SOURCE DATA:
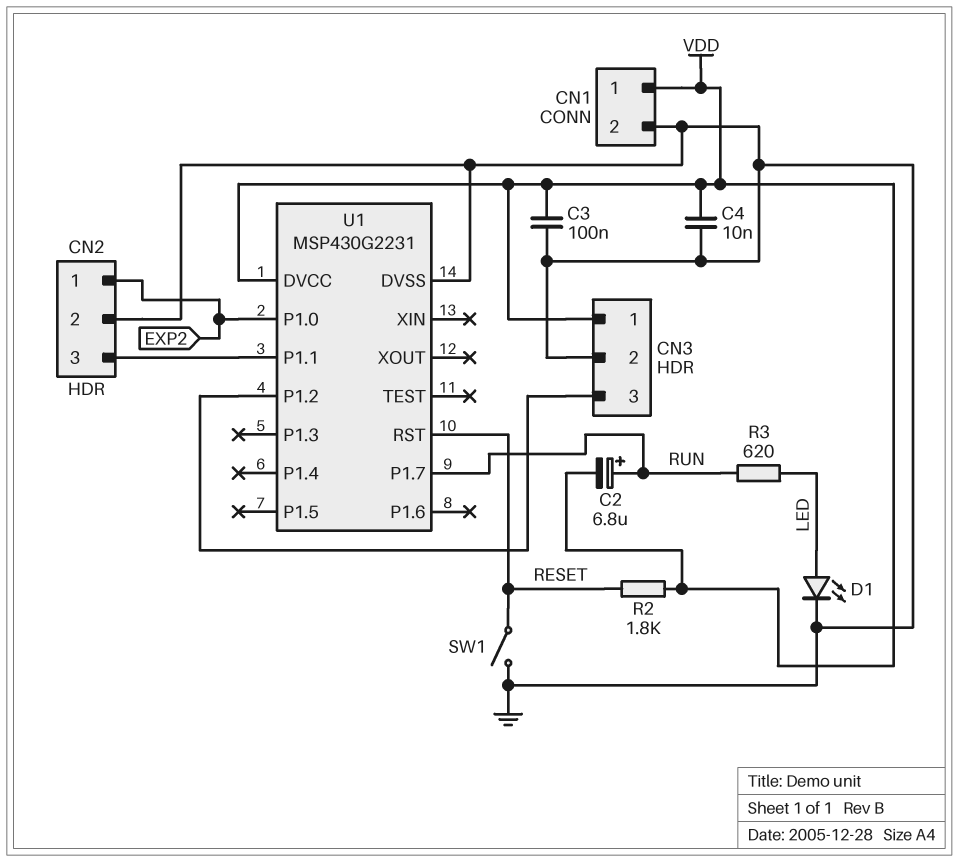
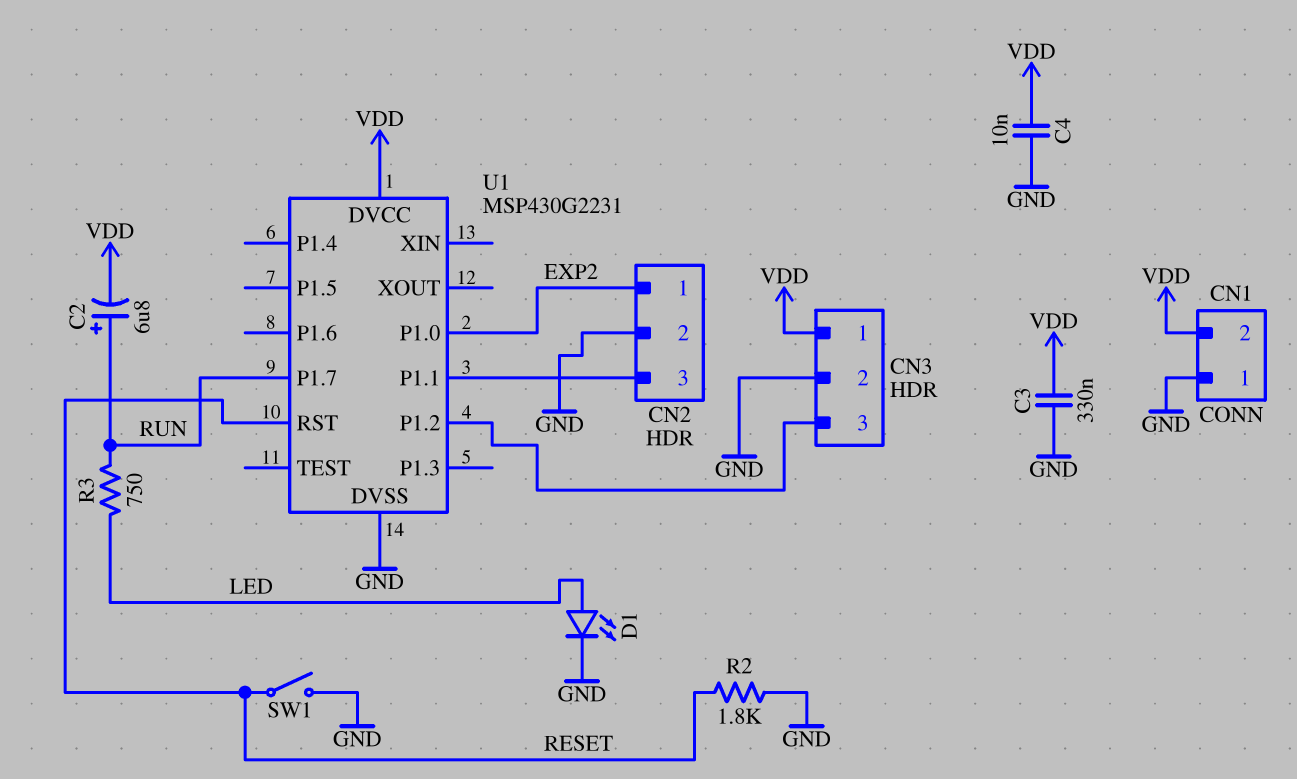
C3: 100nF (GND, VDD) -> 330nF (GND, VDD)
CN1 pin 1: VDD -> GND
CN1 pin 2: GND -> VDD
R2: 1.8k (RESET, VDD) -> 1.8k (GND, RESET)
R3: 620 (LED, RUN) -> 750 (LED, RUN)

EXERCISE DETAILS:
Give every line of the listing above again, exactly, with no images.

ANSWER TO THE EXERCISE:
C3: 100nF (GND, VDD) -> 330nF (GND, VDD)
CN1 pin 1: VDD -> GND
CN1 pin 2: GND -> VDD
R2: 1.8k (RESET, VDD) -> 1.8k (GND, RESET)
R3: 620 (LED, RUN) -> 750 (LED, RUN)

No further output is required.